:: Activity ::
Keep the wording of every entry exactly as it is while leaving the pictures out of your copy.

:: Data for review ::
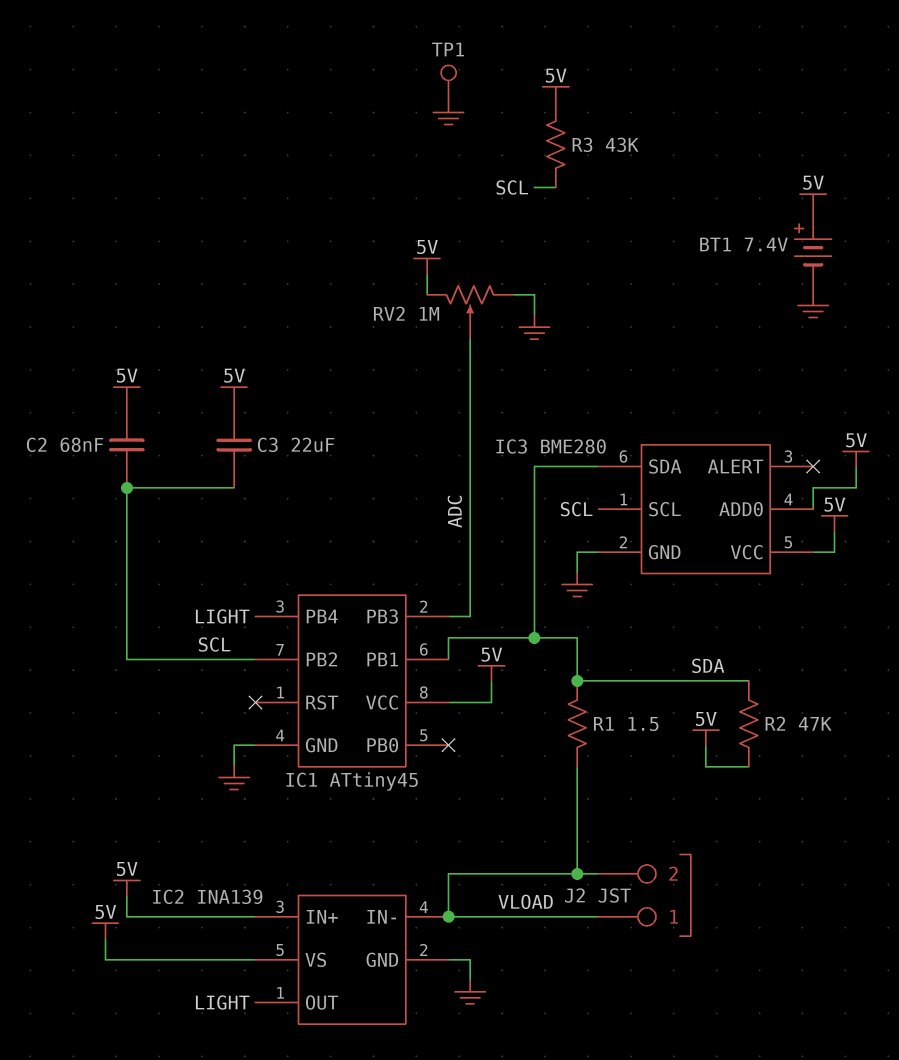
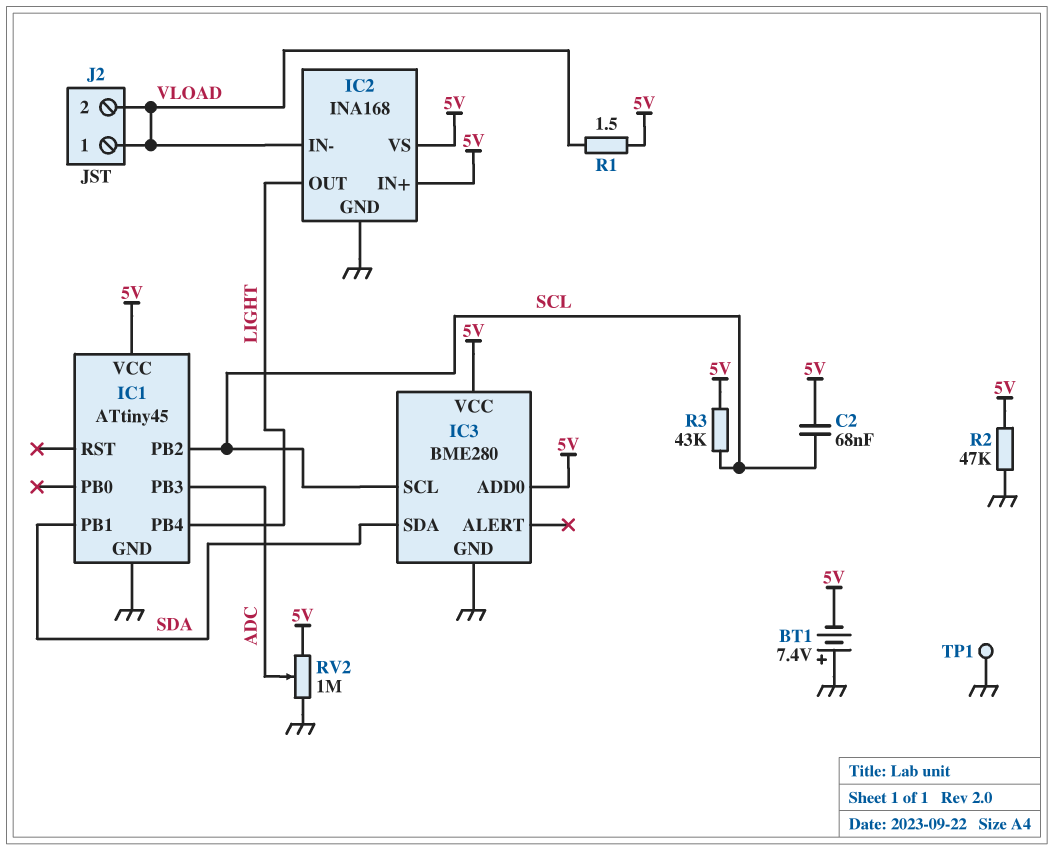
BT1: 7.4V (plus 5V, minus GND) -> 7.4V (plus GND, minus 5V)
C3: 22uF (5V, SCL) -> none
IC2: INA139 -> INA168
R1: 1.5 (SDA, VLOAD) -> 1.5 (5V, VLOAD)
R2: 47k (5V, SDA) -> 47k (5V, GND)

:: Answer space ::
BT1: 7.4V (plus 5V, minus GND) -> 7.4V (plus GND, minus 5V)
C3: 22uF (5V, SCL) -> none
IC2: INA139 -> INA168
R1: 1.5 (SDA, VLOAD) -> 1.5 (5V, VLOAD)
R2: 47k (5V, SDA) -> 47k (5V, GND)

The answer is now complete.